Records for this exercise:
┄┄┄┄┄┄┄┄┄┄┄┄┄┄┄┄┄┄┄┄

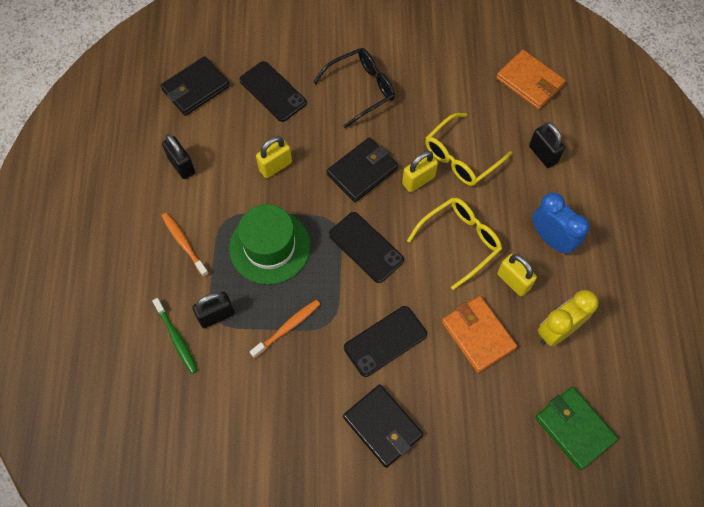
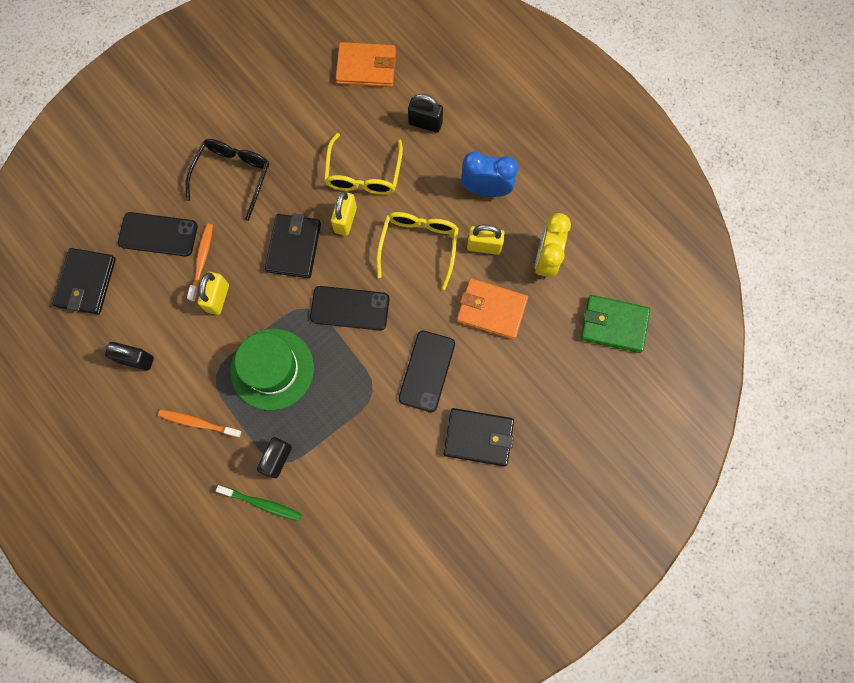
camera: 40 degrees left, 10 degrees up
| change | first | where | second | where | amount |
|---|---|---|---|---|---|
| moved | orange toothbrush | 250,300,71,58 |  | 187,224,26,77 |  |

┄┄┄┄┄┄┄┄┄┄┄┄┄┄┄┄┄┄┄┄

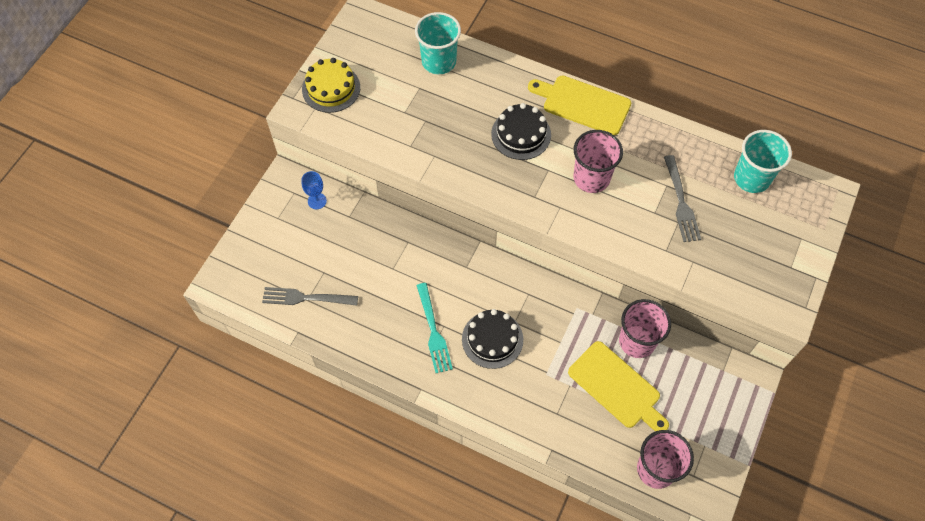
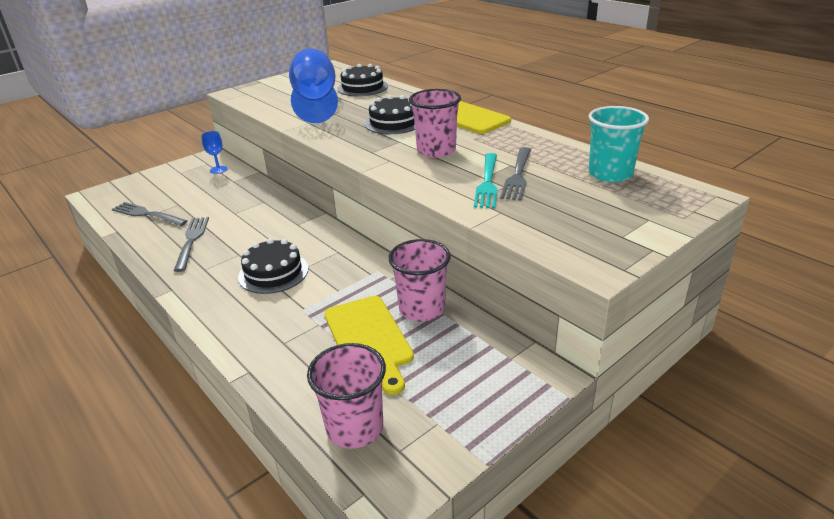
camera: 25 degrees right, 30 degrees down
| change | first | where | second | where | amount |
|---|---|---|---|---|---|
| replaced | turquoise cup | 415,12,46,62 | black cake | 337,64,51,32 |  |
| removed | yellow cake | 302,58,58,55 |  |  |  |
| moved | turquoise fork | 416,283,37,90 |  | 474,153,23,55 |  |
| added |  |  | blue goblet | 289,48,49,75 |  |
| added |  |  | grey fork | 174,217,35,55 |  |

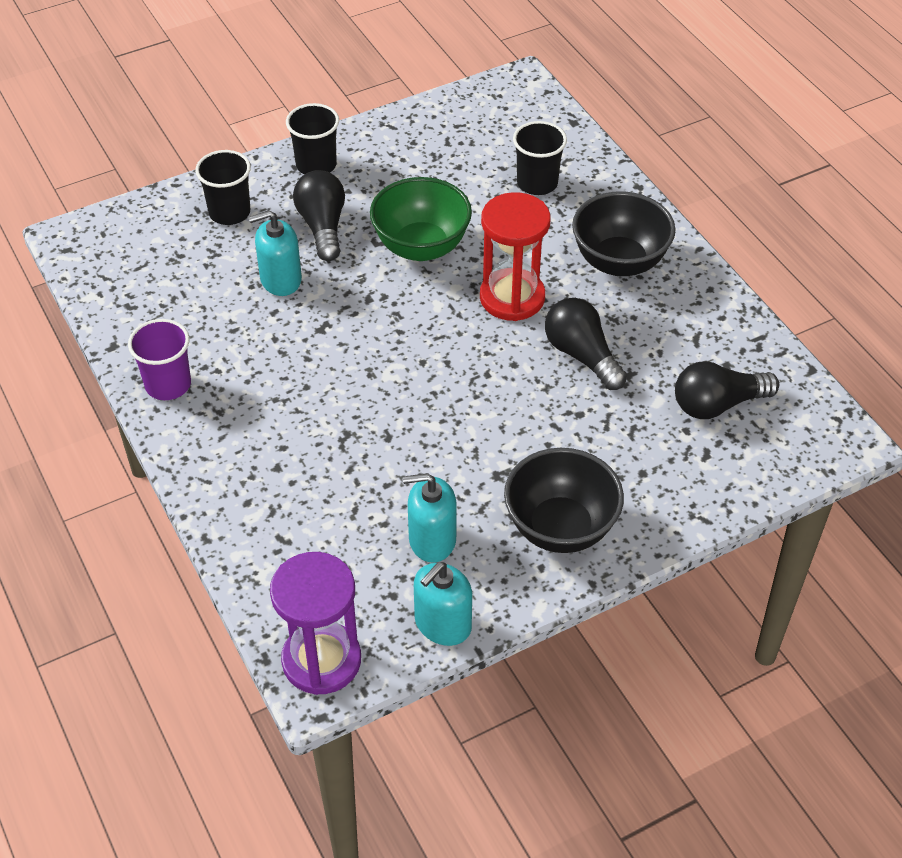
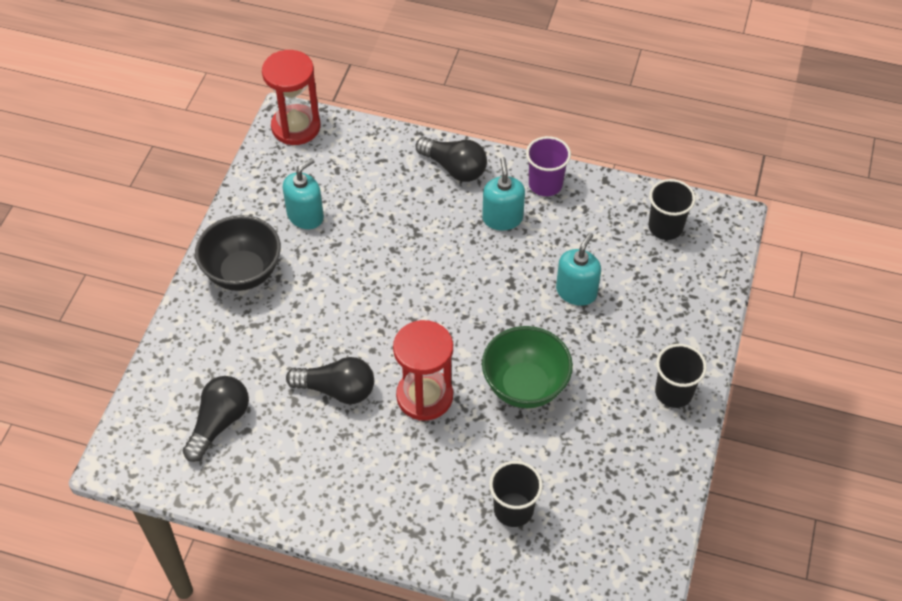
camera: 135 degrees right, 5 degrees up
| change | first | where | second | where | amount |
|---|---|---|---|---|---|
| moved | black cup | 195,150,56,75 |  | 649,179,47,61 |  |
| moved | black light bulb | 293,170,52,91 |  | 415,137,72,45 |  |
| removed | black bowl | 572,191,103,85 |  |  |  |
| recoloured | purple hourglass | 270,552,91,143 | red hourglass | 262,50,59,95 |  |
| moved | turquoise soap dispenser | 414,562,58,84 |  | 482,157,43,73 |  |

┄┄┄┄┄┄┄┄┄┄┄┄┄┄┄┄┄┄┄┄

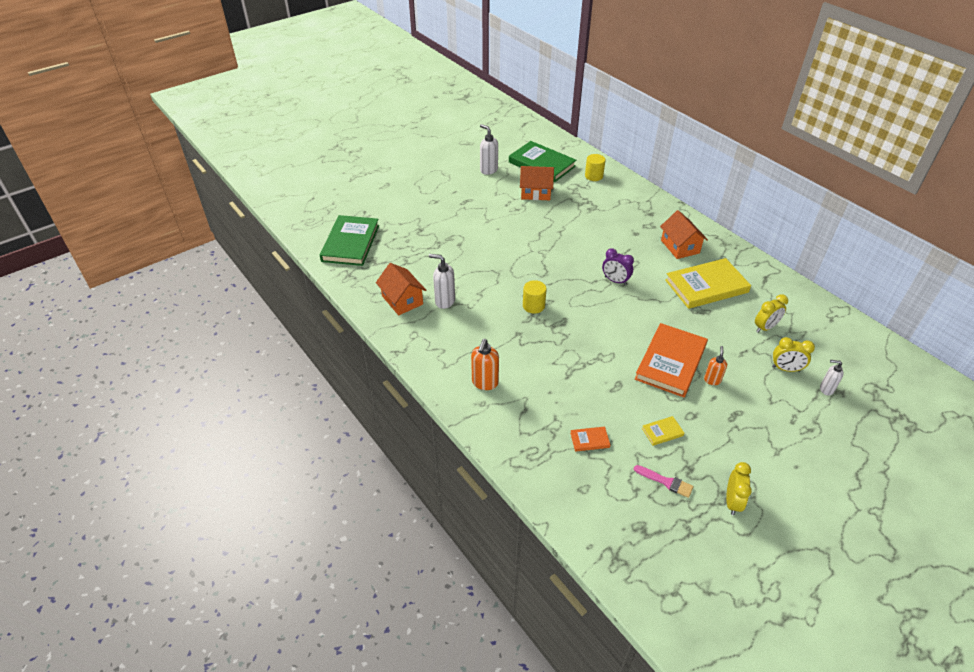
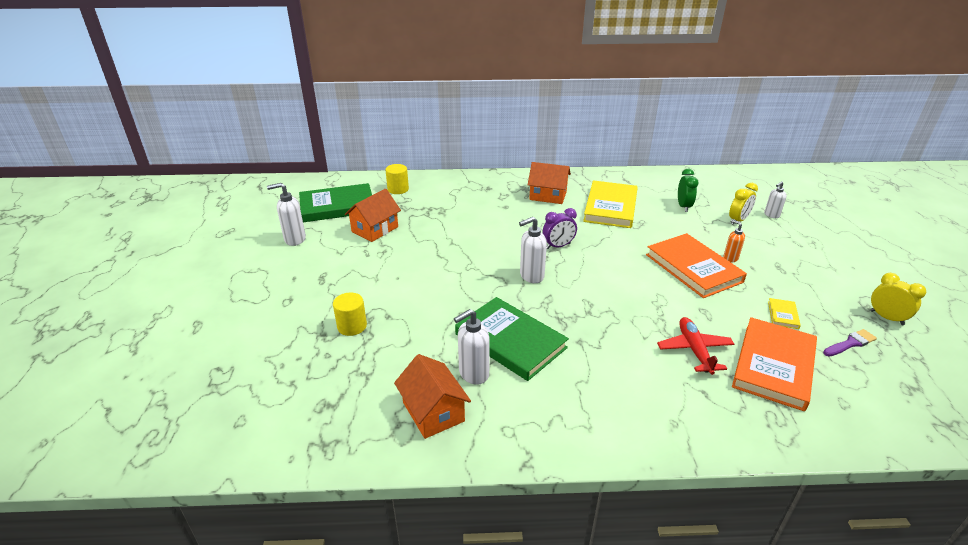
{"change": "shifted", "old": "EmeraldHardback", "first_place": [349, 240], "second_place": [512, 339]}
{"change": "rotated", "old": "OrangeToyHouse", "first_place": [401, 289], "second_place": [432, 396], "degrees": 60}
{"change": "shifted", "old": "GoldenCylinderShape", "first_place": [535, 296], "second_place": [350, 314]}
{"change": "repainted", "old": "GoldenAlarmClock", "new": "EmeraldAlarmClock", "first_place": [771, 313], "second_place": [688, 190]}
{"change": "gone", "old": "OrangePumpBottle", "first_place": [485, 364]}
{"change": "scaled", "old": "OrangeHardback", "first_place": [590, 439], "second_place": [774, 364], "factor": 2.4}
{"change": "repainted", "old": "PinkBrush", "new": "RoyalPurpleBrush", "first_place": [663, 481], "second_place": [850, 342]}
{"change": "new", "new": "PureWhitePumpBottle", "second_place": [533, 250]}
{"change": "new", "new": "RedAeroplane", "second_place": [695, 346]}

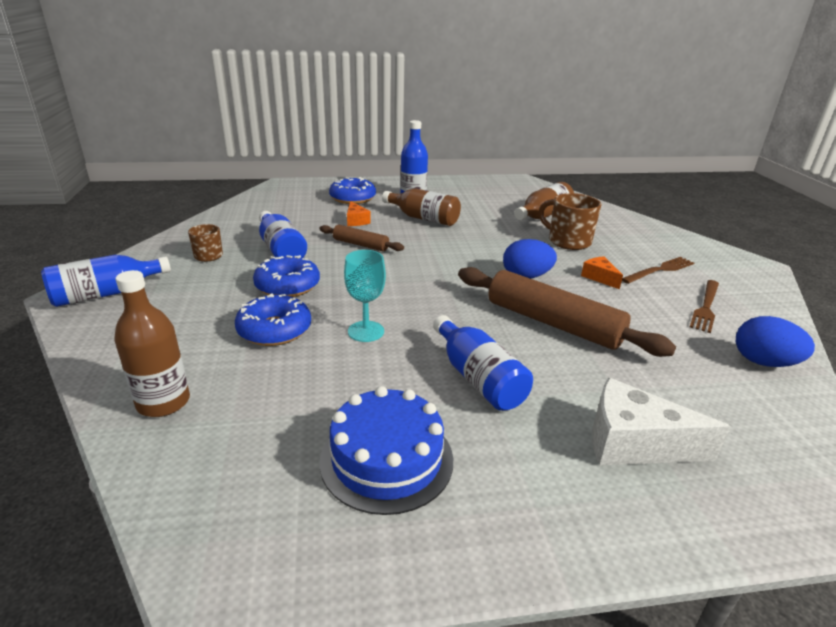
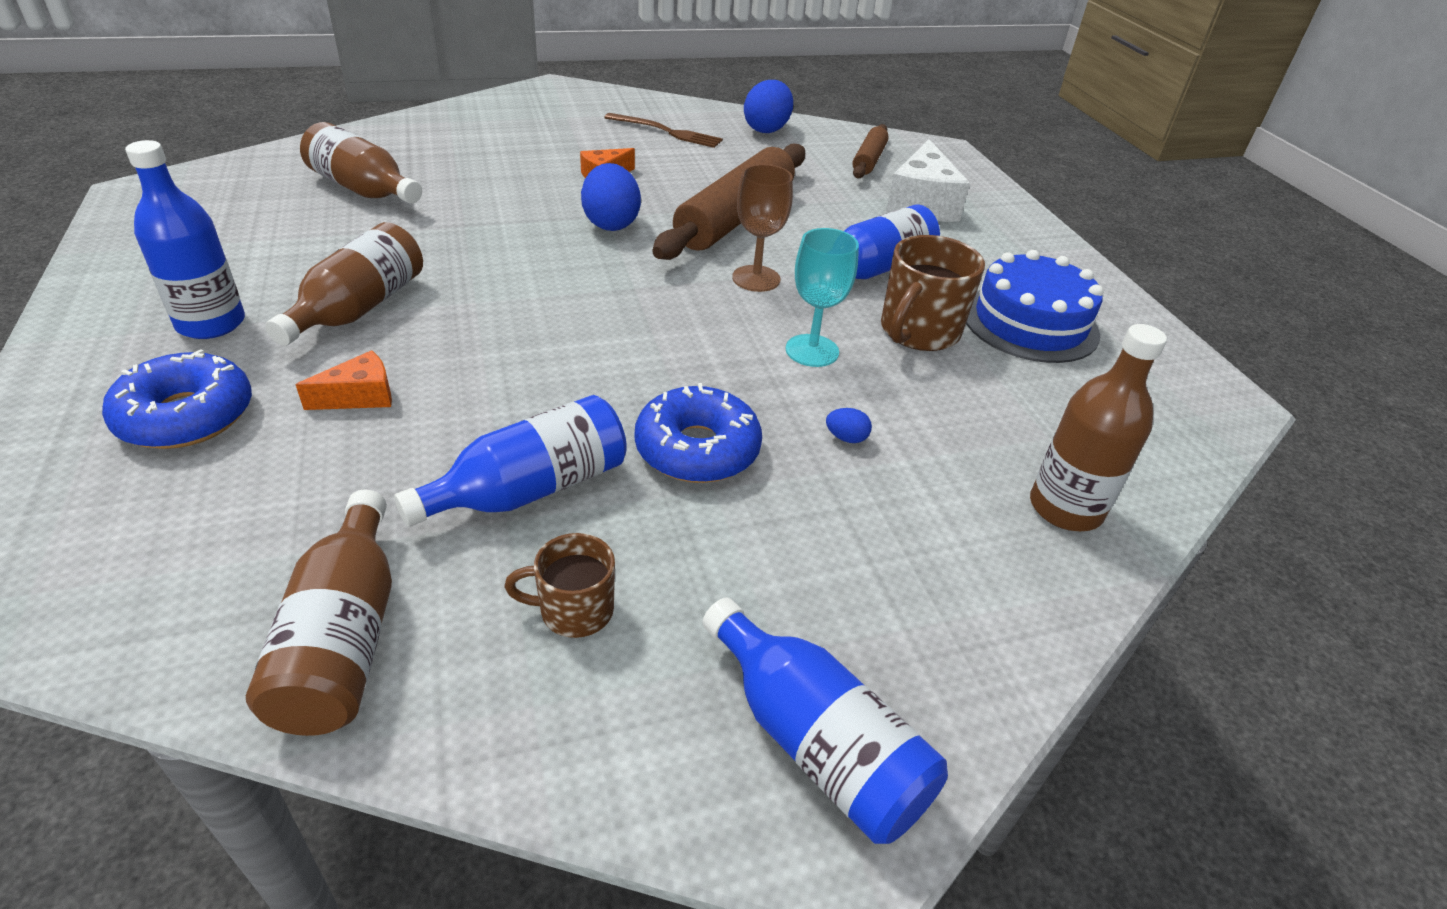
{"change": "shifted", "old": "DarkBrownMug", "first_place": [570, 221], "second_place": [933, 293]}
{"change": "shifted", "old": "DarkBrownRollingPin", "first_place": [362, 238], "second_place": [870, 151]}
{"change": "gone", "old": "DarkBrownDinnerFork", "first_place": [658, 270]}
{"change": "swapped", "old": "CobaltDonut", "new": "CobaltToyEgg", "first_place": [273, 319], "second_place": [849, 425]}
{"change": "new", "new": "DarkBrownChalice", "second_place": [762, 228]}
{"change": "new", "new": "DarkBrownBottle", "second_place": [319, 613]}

┄┄┄┄┄┄┄┄┄┄┄┄┄┄┄┄┄┄┄┄

A single number is the whole answer: the count of lines above that hold "repainted".

2